**DESCRIPTION OF THE TASK**
Exactly the lines from the one containing "none -> lime brick F12 level 1" through the end of the listing must make up the answer, with no pictures included.

**MATERIAL SHOWN**
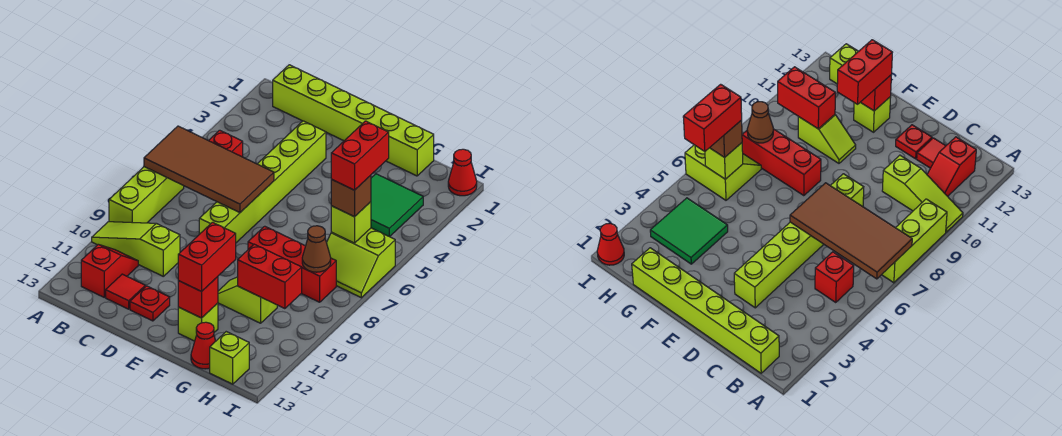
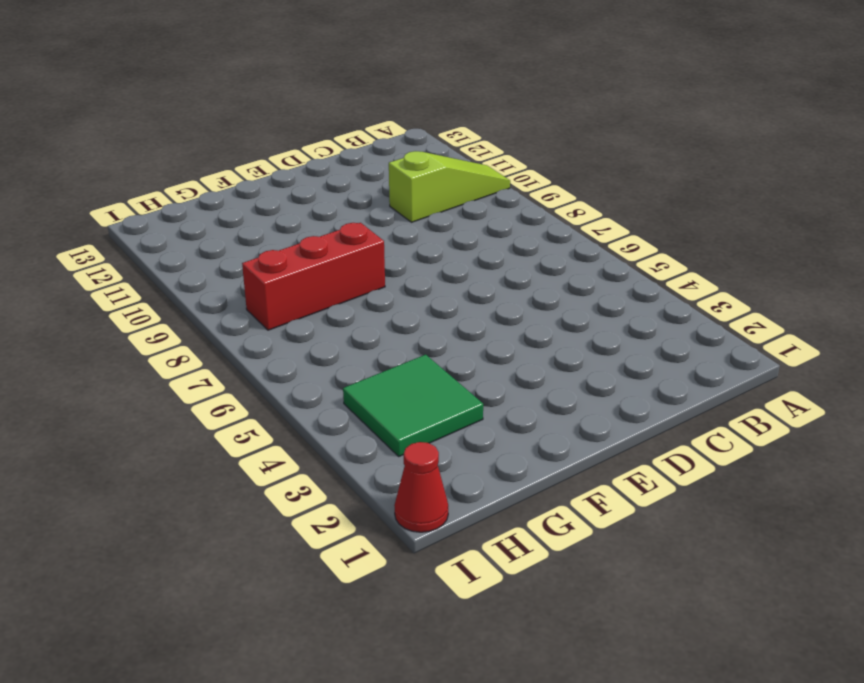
none -> lime brick A7:A9 level 1
none -> lime brick B1:G1 level 1
none -> red brick B5 level 1

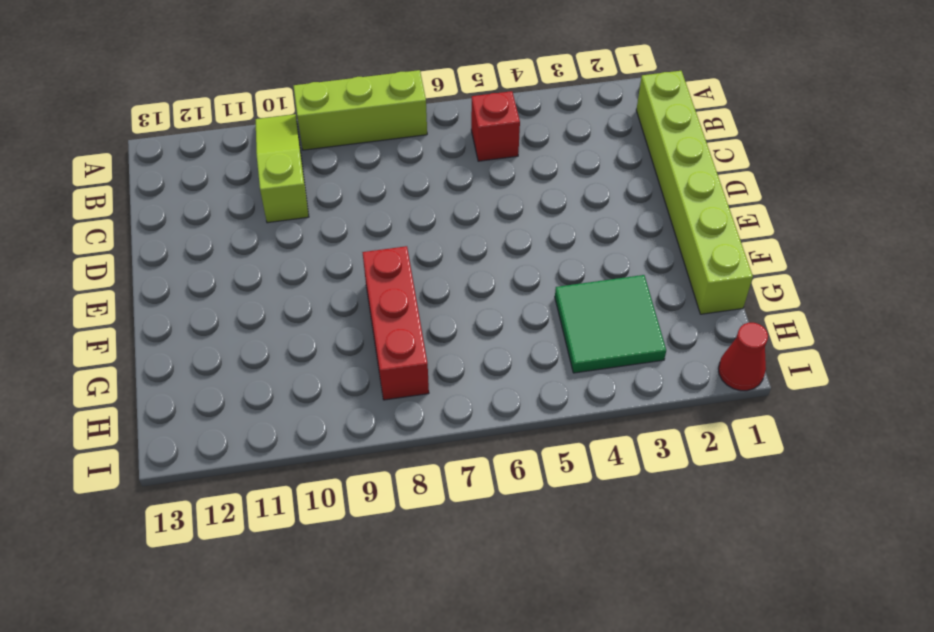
none -> red slope B11:B12 level 1 top 12
none -> red tile C12 level 1
none -> lime brick D3:D8 level 1

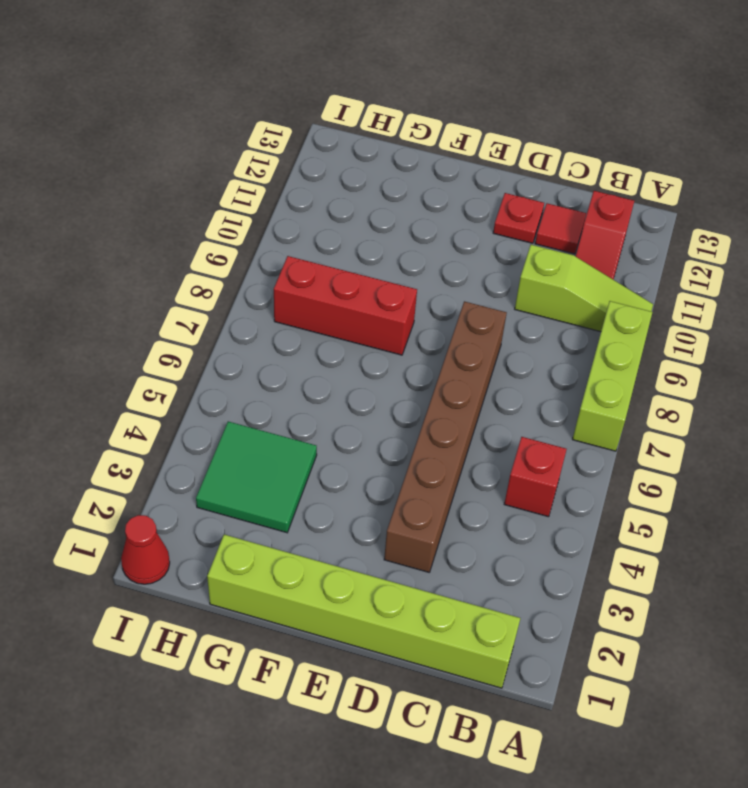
brown brick D3:D8 level 1 -> lime brick D3:D8 level 1
none -> lime slope F10:G10 level 1 top G
none -> lime brick F12 level 1
none -> red cone G13 level 1

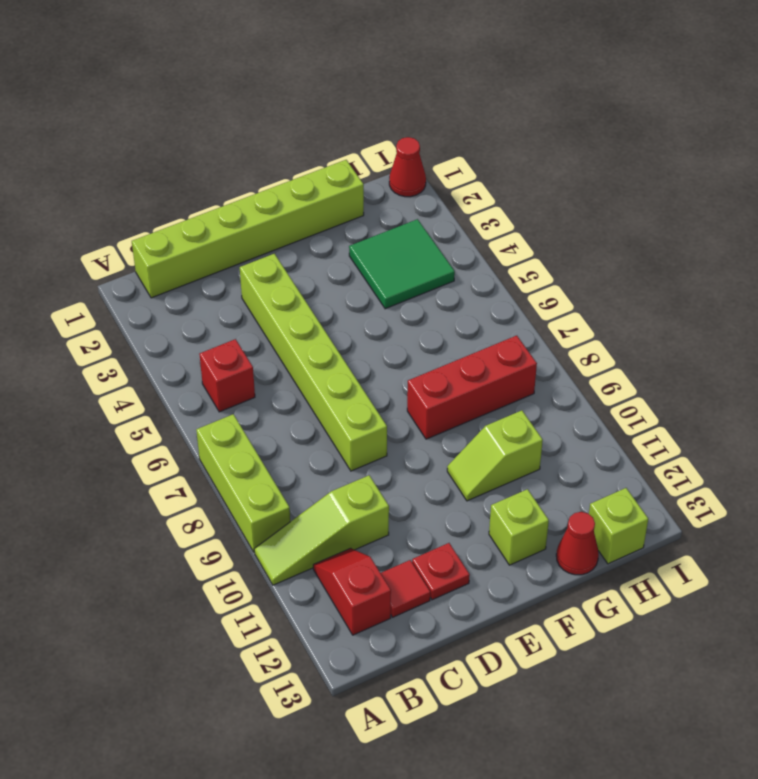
none -> lime slope H6:I7 level 1 top 6
none -> brown tile A6:D7 level 2
none -> red brick F12 level 2

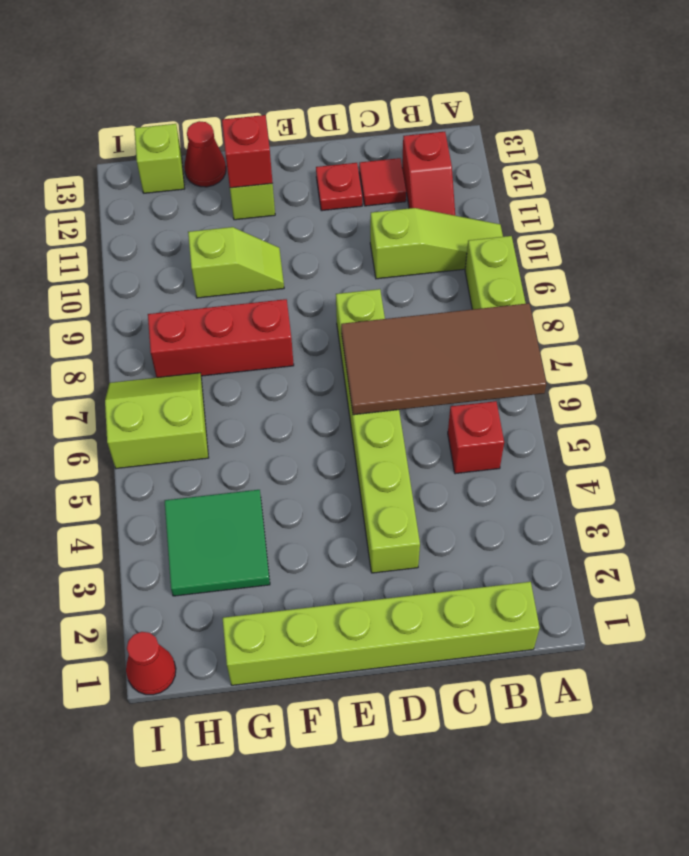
none -> red brick G10:H10 level 2
none -> lime brick H6 level 2
none -> brown cone H8 level 2

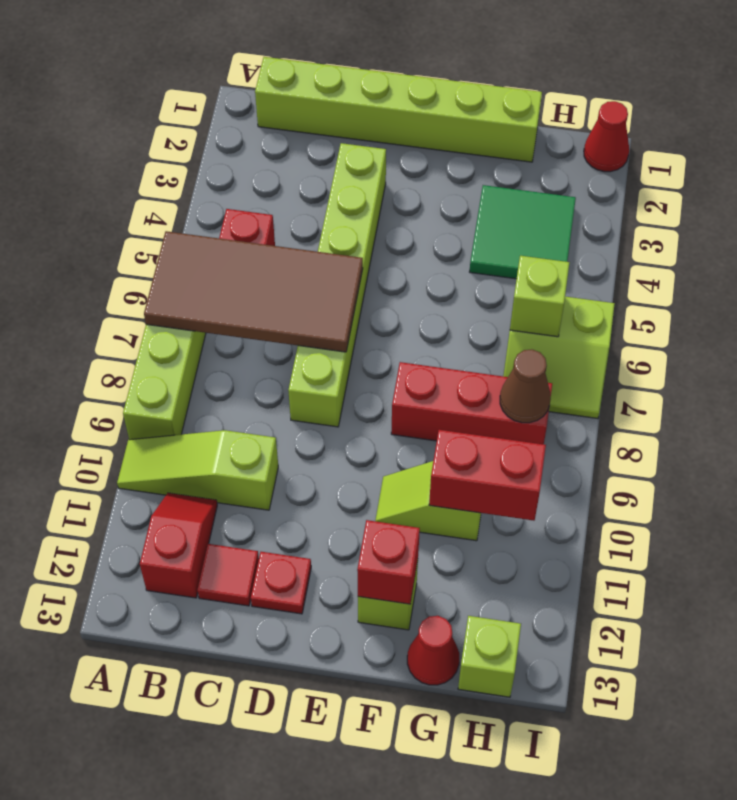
none -> red brick F11:F12 level 3
none -> brown brick H6 level 3
none -> red brick H5:H6 level 4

**THE COMPLETED TASK**
none -> lime brick F12 level 1
none -> red cone G13 level 1

none -> lime slope H6:I7 level 1 top 6
none -> brown tile A6:D7 level 2
none -> red brick F12 level 2

none -> red brick G10:H10 level 2
none -> lime brick H6 level 2
none -> brown cone H8 level 2

none -> red brick F11:F12 level 3
none -> brown brick H6 level 3
none -> red brick H5:H6 level 4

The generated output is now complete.